» The task:
Work out how many lines below hold the string "moved" and state only that figure.

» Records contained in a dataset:
[Start of Attachment]

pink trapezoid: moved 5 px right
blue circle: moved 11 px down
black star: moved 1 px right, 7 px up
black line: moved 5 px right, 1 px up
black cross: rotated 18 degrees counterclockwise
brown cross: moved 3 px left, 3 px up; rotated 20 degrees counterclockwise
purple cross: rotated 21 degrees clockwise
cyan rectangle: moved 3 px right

[End of Attachment]

» Solution for this problem:
6